Problem => Below are the records; retype them exactly and omit each picture.
### Record excerpts
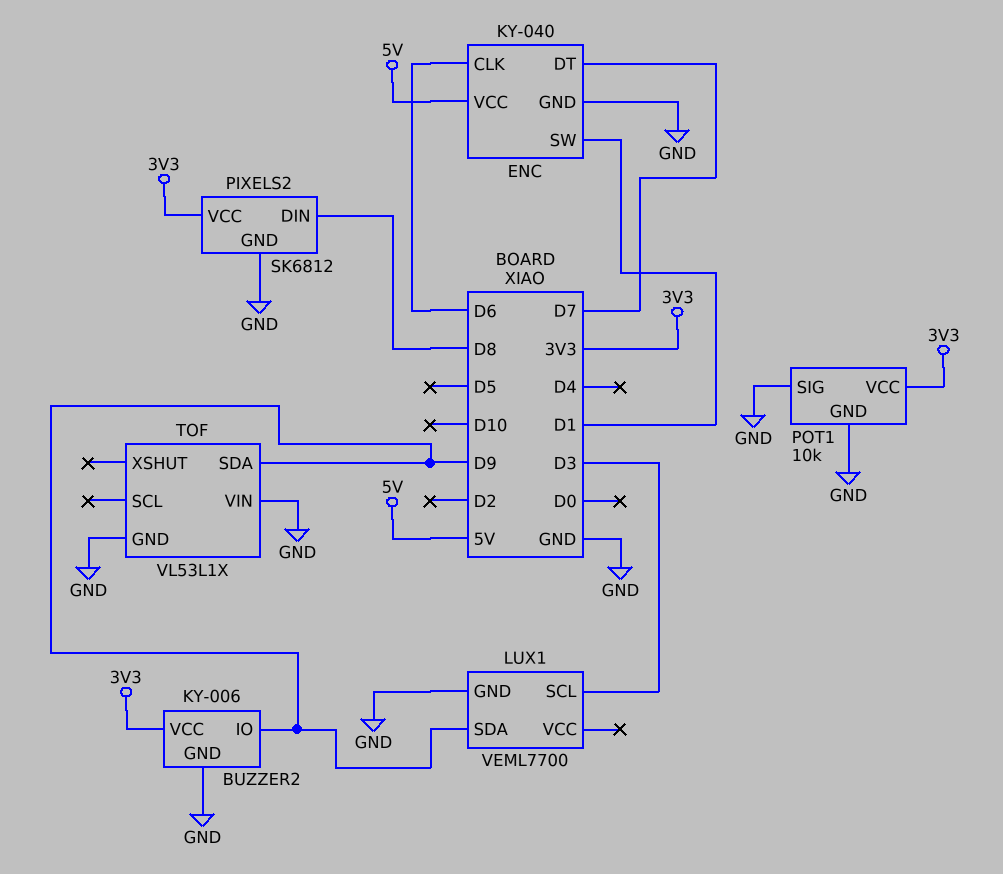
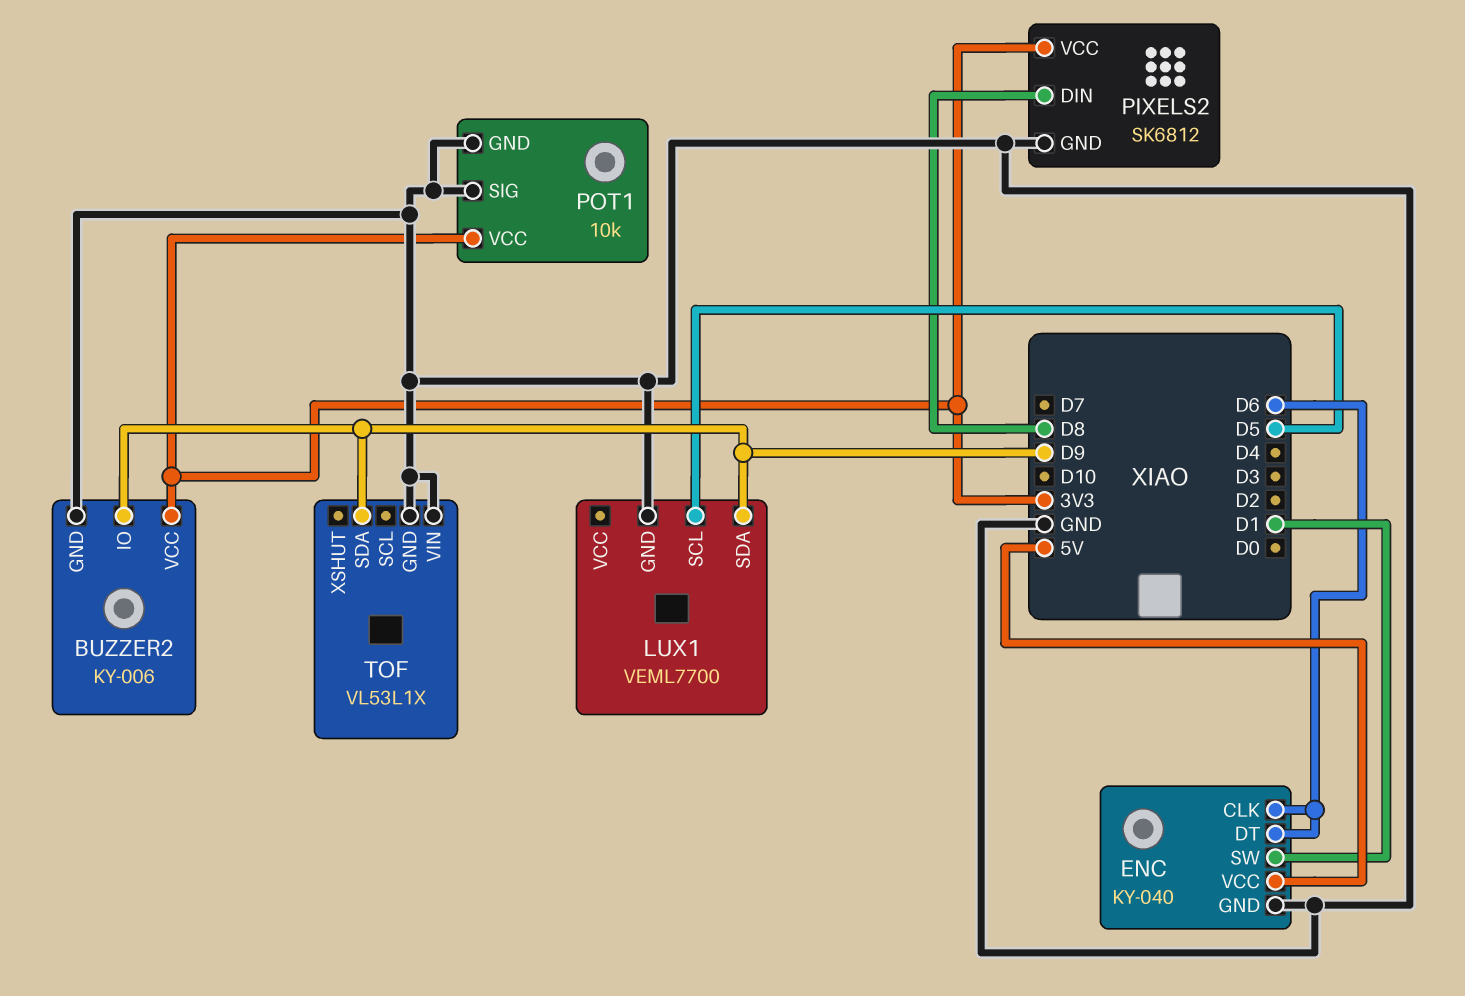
ENC pin DT: D7 -> D6
LUX1 pin SCL: D3 -> D5

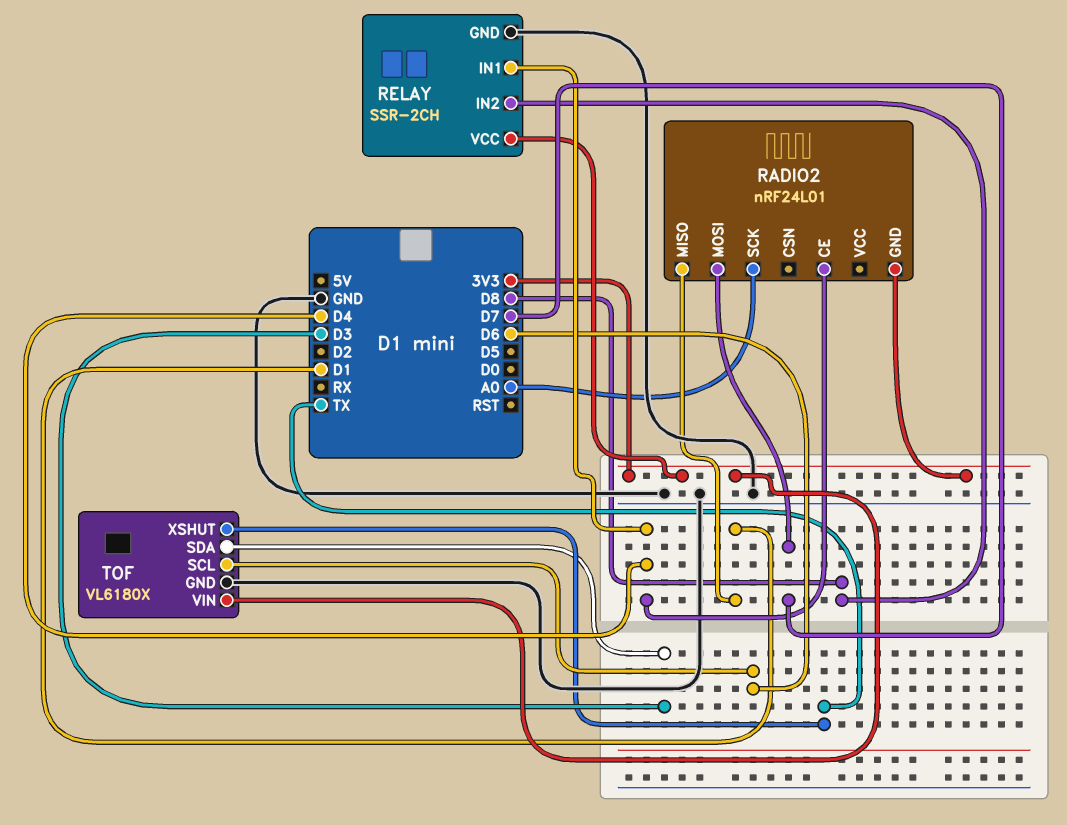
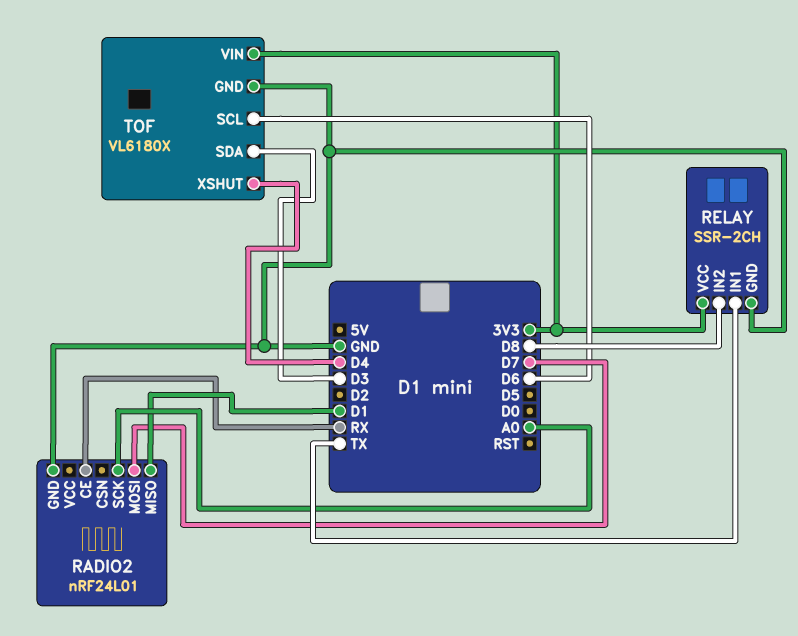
RADIO2 pin CE: D4 -> RX
RADIO2 pin GND: 3V3 -> GND
RELAY pin IN1: D4 -> TX
TOF pin XSHUT: TX -> D4

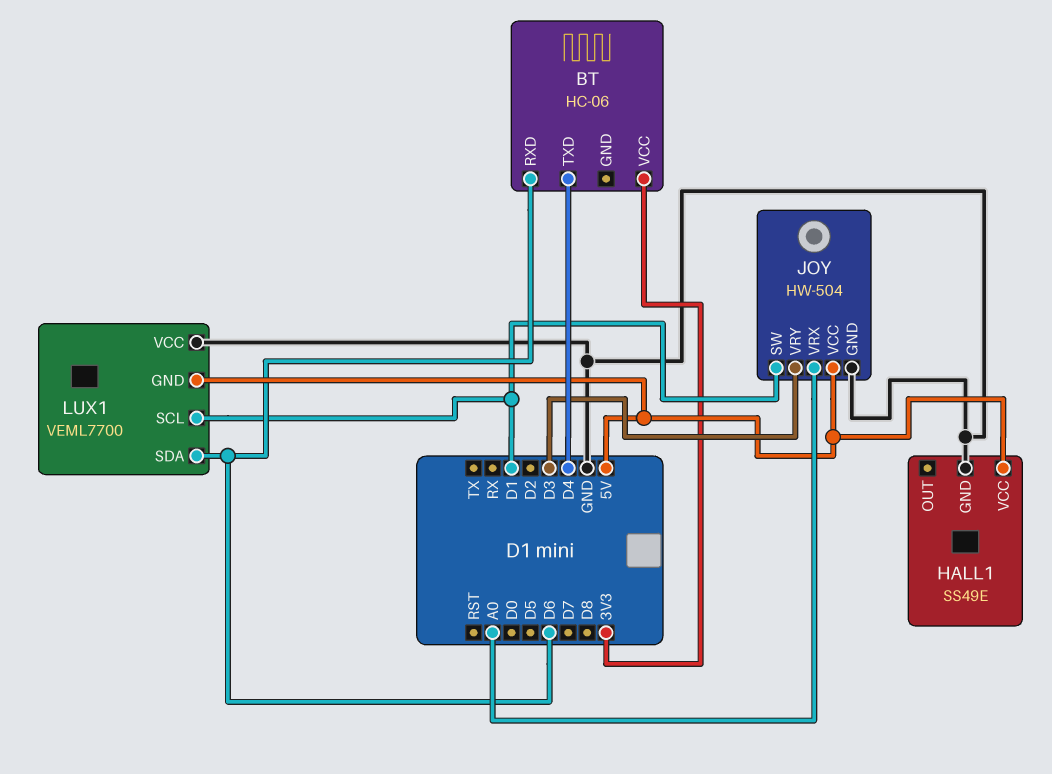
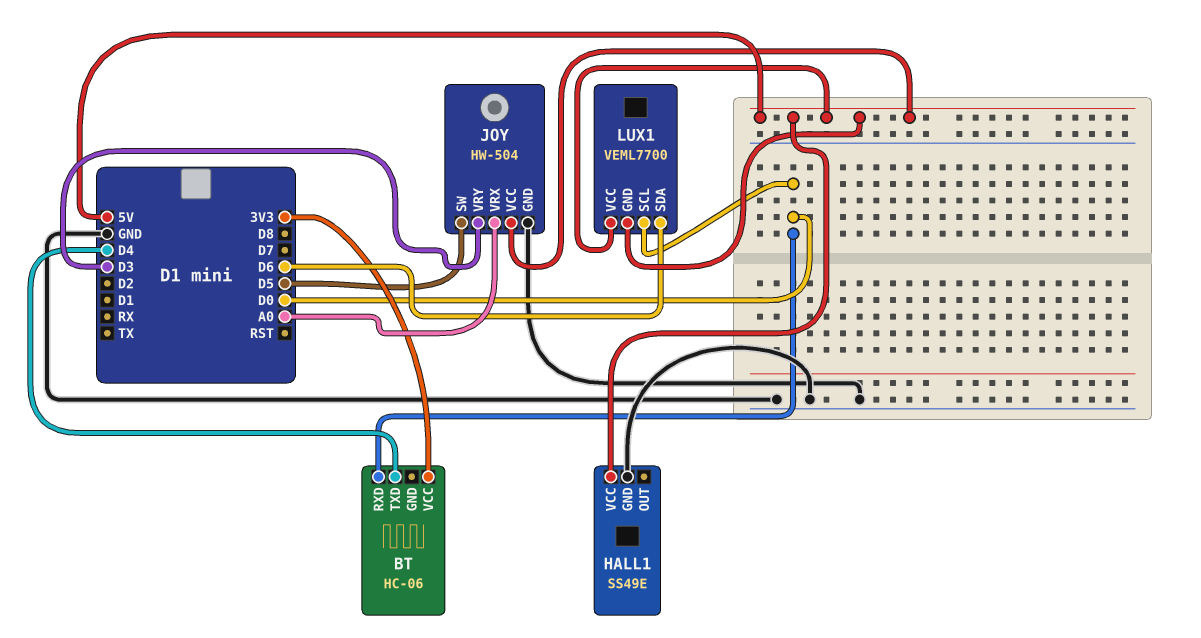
BT pin RXD: D6 -> D0
JOY pin SW: D1 -> D5
LUX1 pin SCL: D1 -> D0
LUX1 pin VCC: GND -> 5V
######
Final answer =>
ENC pin DT: D7 -> D6
LUX1 pin SCL: D3 -> D5

RADIO2 pin CE: D4 -> RX
RADIO2 pin GND: 3V3 -> GND
RELAY pin IN1: D4 -> TX
TOF pin XSHUT: TX -> D4

BT pin RXD: D6 -> D0
JOY pin SW: D1 -> D5
LUX1 pin SCL: D1 -> D0
LUX1 pin VCC: GND -> 5V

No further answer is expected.